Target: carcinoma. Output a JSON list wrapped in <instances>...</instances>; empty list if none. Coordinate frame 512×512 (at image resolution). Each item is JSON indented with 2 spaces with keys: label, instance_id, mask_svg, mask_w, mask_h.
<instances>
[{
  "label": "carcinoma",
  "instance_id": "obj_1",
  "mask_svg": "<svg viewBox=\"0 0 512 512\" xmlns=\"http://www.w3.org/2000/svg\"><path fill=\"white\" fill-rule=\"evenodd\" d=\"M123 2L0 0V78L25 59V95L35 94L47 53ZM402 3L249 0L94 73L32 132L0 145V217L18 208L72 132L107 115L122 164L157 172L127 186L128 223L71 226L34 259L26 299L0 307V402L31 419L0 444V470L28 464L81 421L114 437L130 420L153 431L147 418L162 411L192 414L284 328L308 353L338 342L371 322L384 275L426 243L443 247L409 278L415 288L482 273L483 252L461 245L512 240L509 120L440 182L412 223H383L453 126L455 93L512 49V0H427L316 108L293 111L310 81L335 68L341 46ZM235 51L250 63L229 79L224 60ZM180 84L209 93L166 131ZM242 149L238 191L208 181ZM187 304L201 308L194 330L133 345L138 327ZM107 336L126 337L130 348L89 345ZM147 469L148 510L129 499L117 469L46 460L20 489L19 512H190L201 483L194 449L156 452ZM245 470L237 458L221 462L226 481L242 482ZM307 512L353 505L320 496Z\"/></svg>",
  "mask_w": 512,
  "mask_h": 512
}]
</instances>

-------------------------

Extract each entry in full, exactly as given.

RESULT OF THE TASK »
Target: carcinoma. Output a JSON list wrapped in <instances>...</instances>; empty list if none. Coordinate frame 512×512 (at image resolution). Each item is JSON indented with 2 spaces with keys: label, instance_id, mask_svg, mask_w, mask_h.
<instances>
[{
  "label": "carcinoma",
  "instance_id": "obj_1",
  "mask_svg": "<svg viewBox=\"0 0 512 512\" xmlns=\"http://www.w3.org/2000/svg\"><path fill=\"white\" fill-rule=\"evenodd\" d=\"M123 2L0 0V78L25 59V95L35 94L47 53ZM402 3L249 0L94 73L32 132L0 145V217L18 208L72 132L107 115L122 164L157 172L127 186L128 223L71 226L34 259L26 299L0 307V402L31 419L0 444V470L28 464L81 421L114 437L130 420L153 431L147 418L162 411L192 414L284 328L308 353L338 342L371 322L384 275L426 243L443 247L409 278L415 288L482 273L483 252L461 245L512 240L509 120L440 182L412 223H383L453 126L455 93L512 49V0H427L316 108L293 111L310 81L335 68L341 46ZM235 51L250 63L229 79L224 60ZM180 84L209 93L166 131ZM242 149L238 191L208 181ZM187 304L201 308L194 330L133 345L138 327ZM107 336L126 337L130 348L89 345ZM147 469L148 510L129 499L117 469L46 460L20 489L19 512H190L201 483L194 449L156 452ZM245 470L237 458L221 462L226 481L242 482ZM307 512L353 505L320 496Z\"/></svg>",
  "mask_w": 512,
  "mask_h": 512
}]
</instances>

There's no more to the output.